From the entries below, copy exactly the lines from the one that contains "D2: schottky (A" through the one that contains "R24: 3.6k (SIG12, SIG17)", both included, and only those.
=== Supplied material ===
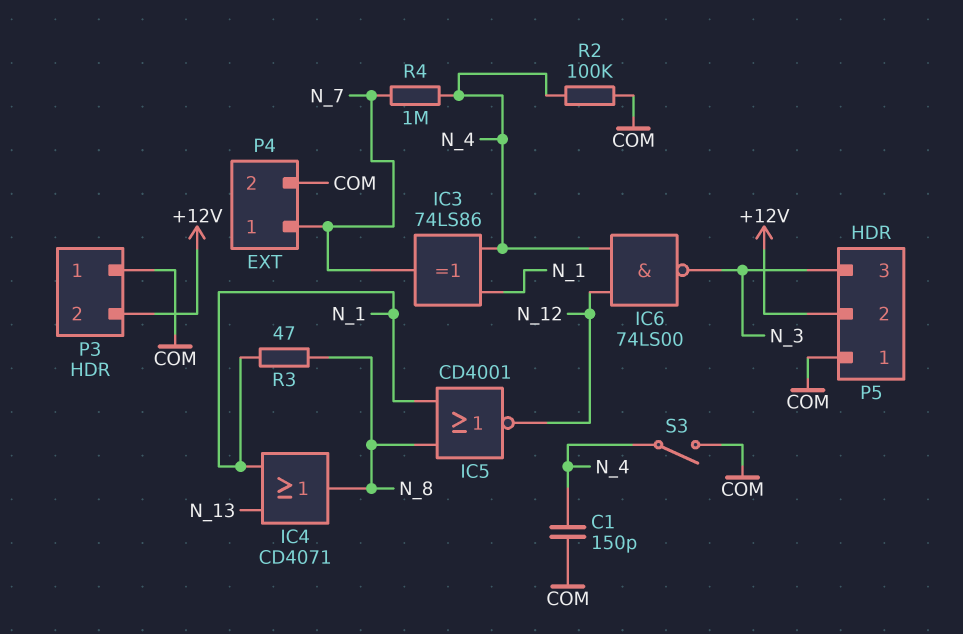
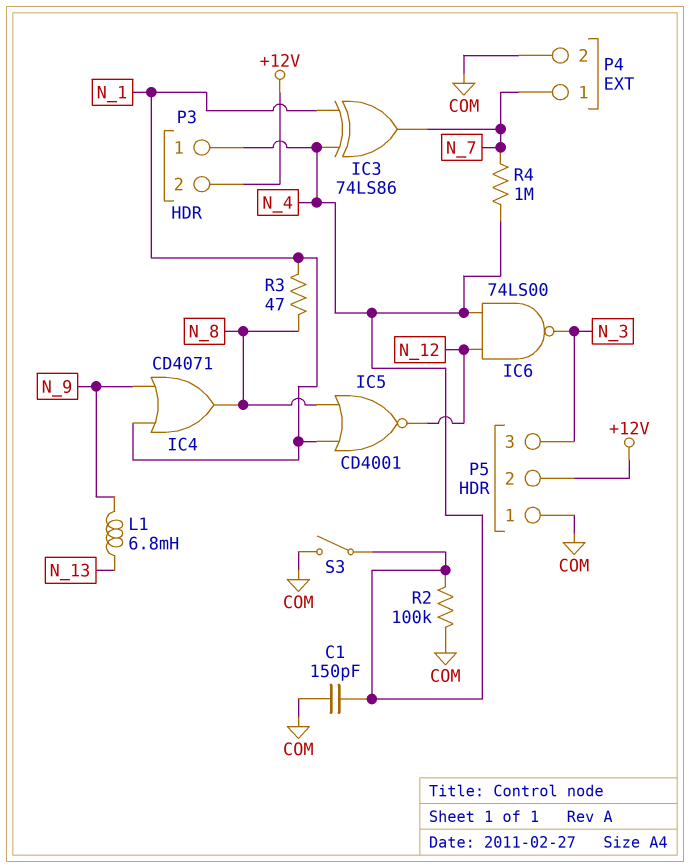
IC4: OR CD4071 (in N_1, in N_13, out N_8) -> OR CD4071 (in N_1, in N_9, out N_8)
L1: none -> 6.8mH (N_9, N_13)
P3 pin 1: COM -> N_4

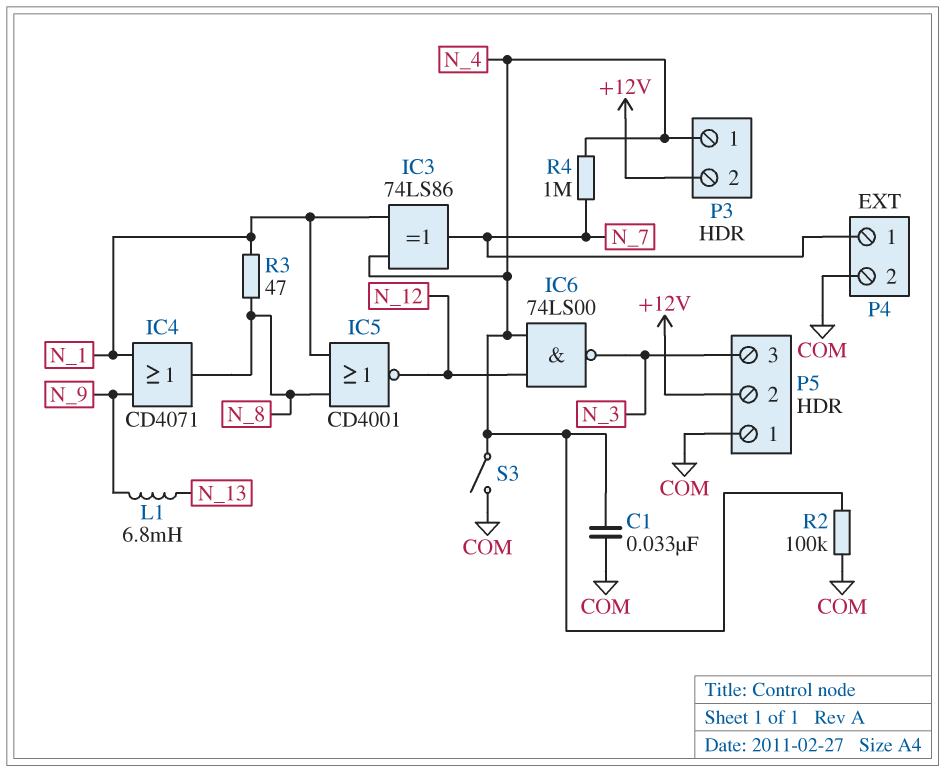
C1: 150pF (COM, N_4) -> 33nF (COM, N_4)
===
=== Supplied material ===
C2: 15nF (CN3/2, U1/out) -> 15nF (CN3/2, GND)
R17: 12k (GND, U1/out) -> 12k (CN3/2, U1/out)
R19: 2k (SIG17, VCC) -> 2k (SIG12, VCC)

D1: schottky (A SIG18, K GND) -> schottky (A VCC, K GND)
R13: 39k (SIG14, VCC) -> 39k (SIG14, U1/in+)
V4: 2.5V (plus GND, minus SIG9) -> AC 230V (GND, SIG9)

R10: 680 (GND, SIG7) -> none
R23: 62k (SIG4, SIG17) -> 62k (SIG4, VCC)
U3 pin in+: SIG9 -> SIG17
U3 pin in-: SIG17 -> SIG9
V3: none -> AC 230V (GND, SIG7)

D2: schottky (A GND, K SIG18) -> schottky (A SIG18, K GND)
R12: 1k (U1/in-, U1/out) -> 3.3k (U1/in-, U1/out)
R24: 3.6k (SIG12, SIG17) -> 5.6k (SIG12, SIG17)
===
Your response:
D2: schottky (A GND, K SIG18) -> schottky (A SIG18, K GND)
R12: 1k (U1/in-, U1/out) -> 3.3k (U1/in-, U1/out)
R24: 3.6k (SIG12, SIG17) -> 5.6k (SIG12, SIG17)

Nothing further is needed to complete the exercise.